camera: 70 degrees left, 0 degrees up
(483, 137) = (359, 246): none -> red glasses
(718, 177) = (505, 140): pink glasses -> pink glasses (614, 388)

ACTION ITEM:
Throughout the material above, find every line holding "glasses" and copy it.

EXERCISE RESPONSE:
(483, 137) = (359, 246): none -> red glasses
(718, 177) = (505, 140): pink glasses -> pink glasses (614, 388)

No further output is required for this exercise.